### MATERIAL FOR THE TASK ###

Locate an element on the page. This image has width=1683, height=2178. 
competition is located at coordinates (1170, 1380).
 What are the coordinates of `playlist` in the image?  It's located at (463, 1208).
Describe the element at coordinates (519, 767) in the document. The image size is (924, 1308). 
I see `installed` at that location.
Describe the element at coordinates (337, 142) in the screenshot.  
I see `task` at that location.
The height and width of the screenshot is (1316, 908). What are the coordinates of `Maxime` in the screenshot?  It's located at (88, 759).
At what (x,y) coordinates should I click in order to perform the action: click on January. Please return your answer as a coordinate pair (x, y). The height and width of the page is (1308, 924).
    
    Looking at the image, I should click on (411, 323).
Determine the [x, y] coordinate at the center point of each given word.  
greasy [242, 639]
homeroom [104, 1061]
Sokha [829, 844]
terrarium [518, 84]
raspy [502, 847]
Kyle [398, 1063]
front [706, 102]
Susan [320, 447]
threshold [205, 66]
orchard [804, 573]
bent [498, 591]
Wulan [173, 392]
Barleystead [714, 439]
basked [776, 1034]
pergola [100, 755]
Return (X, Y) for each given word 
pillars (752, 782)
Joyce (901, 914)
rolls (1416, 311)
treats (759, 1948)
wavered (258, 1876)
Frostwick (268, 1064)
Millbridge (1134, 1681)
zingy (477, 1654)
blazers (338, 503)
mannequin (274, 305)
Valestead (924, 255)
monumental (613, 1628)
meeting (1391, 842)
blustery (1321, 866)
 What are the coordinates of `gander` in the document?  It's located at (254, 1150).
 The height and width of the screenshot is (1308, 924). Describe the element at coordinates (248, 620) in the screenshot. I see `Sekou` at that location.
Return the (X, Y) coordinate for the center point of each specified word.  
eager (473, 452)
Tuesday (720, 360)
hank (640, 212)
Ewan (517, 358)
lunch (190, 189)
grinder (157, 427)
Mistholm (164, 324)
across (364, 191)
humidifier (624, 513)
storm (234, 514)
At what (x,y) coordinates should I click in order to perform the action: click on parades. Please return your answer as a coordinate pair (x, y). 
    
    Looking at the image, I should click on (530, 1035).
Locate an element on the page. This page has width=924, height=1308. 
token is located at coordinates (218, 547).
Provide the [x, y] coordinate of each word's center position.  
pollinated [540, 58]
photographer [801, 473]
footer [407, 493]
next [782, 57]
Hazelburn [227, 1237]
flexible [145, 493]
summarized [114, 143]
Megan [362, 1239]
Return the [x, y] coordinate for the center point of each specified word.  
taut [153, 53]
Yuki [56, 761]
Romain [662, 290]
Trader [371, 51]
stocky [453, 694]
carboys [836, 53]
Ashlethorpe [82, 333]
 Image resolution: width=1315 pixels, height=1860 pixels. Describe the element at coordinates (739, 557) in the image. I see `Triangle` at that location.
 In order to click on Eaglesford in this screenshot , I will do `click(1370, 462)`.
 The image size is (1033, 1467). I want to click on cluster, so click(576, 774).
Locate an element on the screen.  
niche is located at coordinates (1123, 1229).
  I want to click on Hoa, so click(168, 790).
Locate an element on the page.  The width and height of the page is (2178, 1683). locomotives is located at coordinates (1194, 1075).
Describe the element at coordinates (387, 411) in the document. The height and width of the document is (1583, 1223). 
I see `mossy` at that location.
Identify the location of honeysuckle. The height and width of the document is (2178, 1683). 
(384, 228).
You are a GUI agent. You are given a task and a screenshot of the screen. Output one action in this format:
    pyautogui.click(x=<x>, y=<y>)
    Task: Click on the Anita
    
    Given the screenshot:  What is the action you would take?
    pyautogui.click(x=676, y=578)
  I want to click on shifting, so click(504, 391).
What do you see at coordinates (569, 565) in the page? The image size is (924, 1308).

###

> **EXERCISE AIM**
Reproduce the lines above word for word, from the first through the last.

> **ANSWER**
Locate an element on the page. This image has width=1683, height=2178. 
competition is located at coordinates (1170, 1380).
 What are the coordinates of `playlist` in the image?  It's located at (463, 1208).
Describe the element at coordinates (519, 767) in the document. The image size is (924, 1308). 
I see `installed` at that location.
Describe the element at coordinates (337, 142) in the screenshot.  
I see `task` at that location.
The height and width of the screenshot is (1316, 908). What are the coordinates of `Maxime` in the screenshot?  It's located at (88, 759).
At what (x,y) coordinates should I click in order to perform the action: click on January. Please return your answer as a coordinate pair (x, y). The height and width of the page is (1308, 924).
    
    Looking at the image, I should click on (411, 323).
Determine the [x, y] coordinate at the center point of each given word.  
greasy [242, 639]
homeroom [104, 1061]
Sokha [829, 844]
terrarium [518, 84]
raspy [502, 847]
Kyle [398, 1063]
front [706, 102]
Susan [320, 447]
threshold [205, 66]
orchard [804, 573]
bent [498, 591]
Wulan [173, 392]
Barleystead [714, 439]
basked [776, 1034]
pergola [100, 755]
Return (X, Y) for each given word 
pillars (752, 782)
Joyce (901, 914)
rolls (1416, 311)
treats (759, 1948)
wavered (258, 1876)
Frostwick (268, 1064)
Millbridge (1134, 1681)
zingy (477, 1654)
blazers (338, 503)
mannequin (274, 305)
Valestead (924, 255)
monumental (613, 1628)
meeting (1391, 842)
blustery (1321, 866)
 What are the coordinates of `gander` in the document?  It's located at (254, 1150).
 The height and width of the screenshot is (1308, 924). Describe the element at coordinates (248, 620) in the screenshot. I see `Sekou` at that location.
Return the (X, Y) coordinate for the center point of each specified word.  
eager (473, 452)
Tuesday (720, 360)
hank (640, 212)
Ewan (517, 358)
lunch (190, 189)
grinder (157, 427)
Mistholm (164, 324)
across (364, 191)
humidifier (624, 513)
storm (234, 514)
At what (x,y) coordinates should I click in order to perform the action: click on parades. Please return your answer as a coordinate pair (x, y). 
    
    Looking at the image, I should click on (530, 1035).
Locate an element on the page. This page has width=924, height=1308. 
token is located at coordinates (218, 547).
Provide the [x, y] coordinate of each word's center position.  
pollinated [540, 58]
photographer [801, 473]
footer [407, 493]
next [782, 57]
Hazelburn [227, 1237]
flexible [145, 493]
summarized [114, 143]
Megan [362, 1239]
Return the [x, y] coordinate for the center point of each specified word.  
taut [153, 53]
Yuki [56, 761]
Romain [662, 290]
Trader [371, 51]
stocky [453, 694]
carboys [836, 53]
Ashlethorpe [82, 333]
 Image resolution: width=1315 pixels, height=1860 pixels. Describe the element at coordinates (739, 557) in the image. I see `Triangle` at that location.
 In order to click on Eaglesford in this screenshot , I will do `click(1370, 462)`.
 The image size is (1033, 1467). I want to click on cluster, so click(576, 774).
Locate an element on the screen.  
niche is located at coordinates (1123, 1229).
  I want to click on Hoa, so click(168, 790).
Locate an element on the page.  The width and height of the page is (2178, 1683). locomotives is located at coordinates (1194, 1075).
Describe the element at coordinates (387, 411) in the document. The height and width of the document is (1583, 1223). 
I see `mossy` at that location.
Identify the location of honeysuckle. The height and width of the document is (2178, 1683). 
(384, 228).
You are a GUI agent. You are given a task and a screenshot of the screen. Output one action in this format:
    pyautogui.click(x=<x>, y=<y>)
    Task: Click on the Anita
    
    Given the screenshot:  What is the action you would take?
    pyautogui.click(x=676, y=578)
  I want to click on shifting, so click(504, 391).
What do you see at coordinates (569, 565) in the page? The image size is (924, 1308).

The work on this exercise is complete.